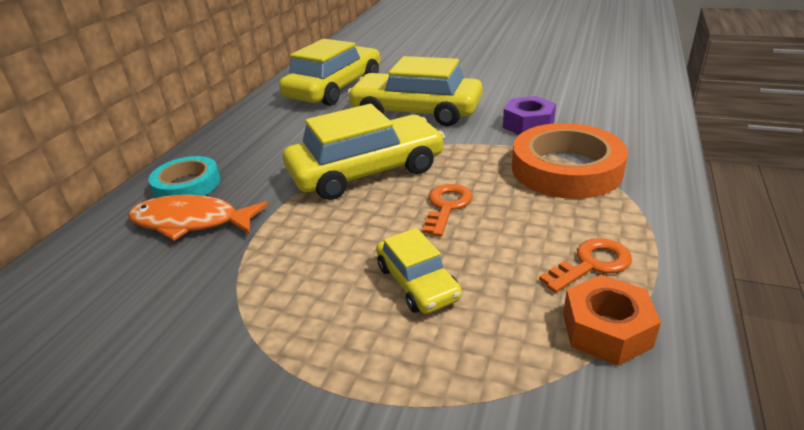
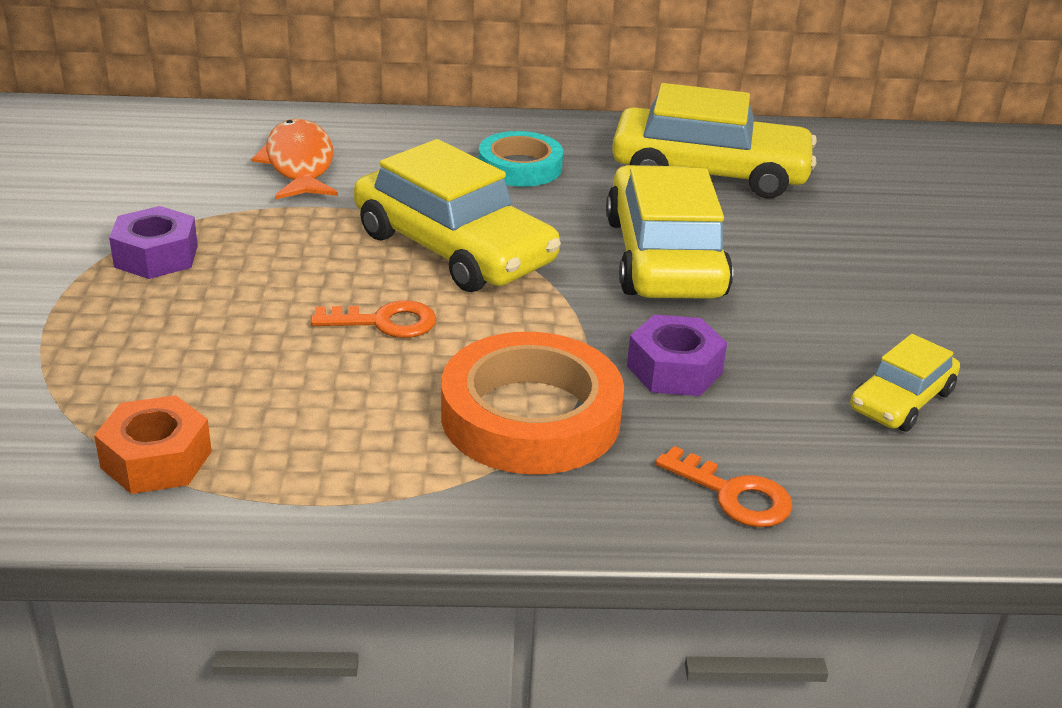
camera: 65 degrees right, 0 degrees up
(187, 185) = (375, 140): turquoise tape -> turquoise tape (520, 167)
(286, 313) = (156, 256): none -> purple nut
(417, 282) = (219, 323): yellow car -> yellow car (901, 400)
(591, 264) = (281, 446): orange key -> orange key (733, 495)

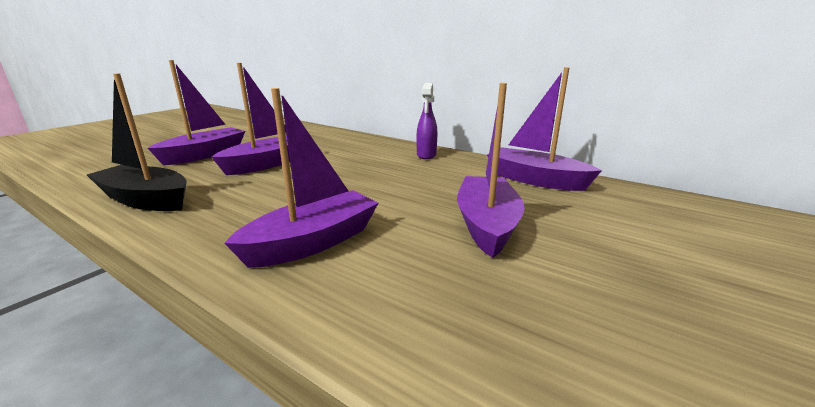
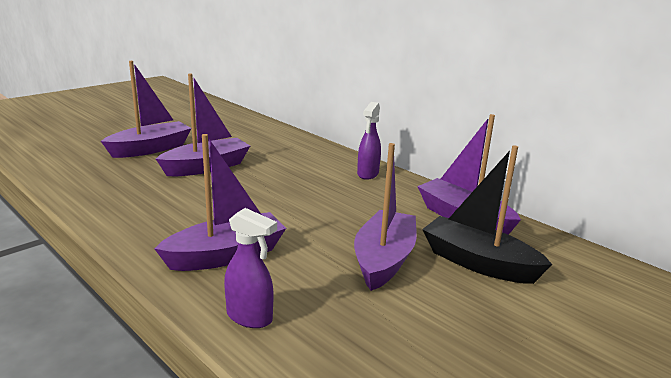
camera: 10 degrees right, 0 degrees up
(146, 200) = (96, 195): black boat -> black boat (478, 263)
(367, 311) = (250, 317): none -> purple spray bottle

* [What you should do]:
Please reproduce the records above exactly, omitting every picture.

* [Final answer]:
camera: 65 degrees right, 0 degrees up
(187, 185) = (375, 140): turquoise tape -> turquoise tape (520, 167)
(286, 313) = (156, 256): none -> purple nut
(417, 282) = (219, 323): yellow car -> yellow car (901, 400)
(591, 264) = (281, 446): orange key -> orange key (733, 495)

camera: 10 degrees right, 0 degrees up
(146, 200) = (96, 195): black boat -> black boat (478, 263)
(367, 311) = (250, 317): none -> purple spray bottle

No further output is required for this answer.